> _Records provided_:

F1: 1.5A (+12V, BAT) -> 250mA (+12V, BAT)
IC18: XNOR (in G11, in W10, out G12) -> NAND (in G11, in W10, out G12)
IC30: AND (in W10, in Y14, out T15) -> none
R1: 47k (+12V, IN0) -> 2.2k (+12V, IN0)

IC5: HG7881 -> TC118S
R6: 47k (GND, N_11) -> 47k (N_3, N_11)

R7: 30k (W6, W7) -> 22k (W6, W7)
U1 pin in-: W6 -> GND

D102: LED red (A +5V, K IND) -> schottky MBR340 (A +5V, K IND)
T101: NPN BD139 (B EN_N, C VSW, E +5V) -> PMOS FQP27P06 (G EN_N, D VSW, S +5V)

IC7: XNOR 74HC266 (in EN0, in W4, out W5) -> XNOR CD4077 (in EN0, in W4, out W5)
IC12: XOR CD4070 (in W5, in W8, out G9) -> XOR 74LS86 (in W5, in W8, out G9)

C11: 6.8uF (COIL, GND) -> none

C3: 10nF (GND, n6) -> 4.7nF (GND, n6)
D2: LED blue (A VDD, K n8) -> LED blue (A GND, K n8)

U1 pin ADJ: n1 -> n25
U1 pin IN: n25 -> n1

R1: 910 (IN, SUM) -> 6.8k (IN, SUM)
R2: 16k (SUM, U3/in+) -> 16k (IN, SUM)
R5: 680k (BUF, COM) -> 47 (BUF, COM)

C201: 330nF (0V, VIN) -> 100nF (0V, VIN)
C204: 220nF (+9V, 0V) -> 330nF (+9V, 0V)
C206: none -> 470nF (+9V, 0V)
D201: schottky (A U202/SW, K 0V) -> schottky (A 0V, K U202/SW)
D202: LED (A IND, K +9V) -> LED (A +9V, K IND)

> _To do_:
Find the word "none" in the entries, and copy every line it shows up in.

> _Expected answer_:
IC30: AND (in W10, in Y14, out T15) -> none
C11: 6.8uF (COIL, GND) -> none
C206: none -> 470nF (+9V, 0V)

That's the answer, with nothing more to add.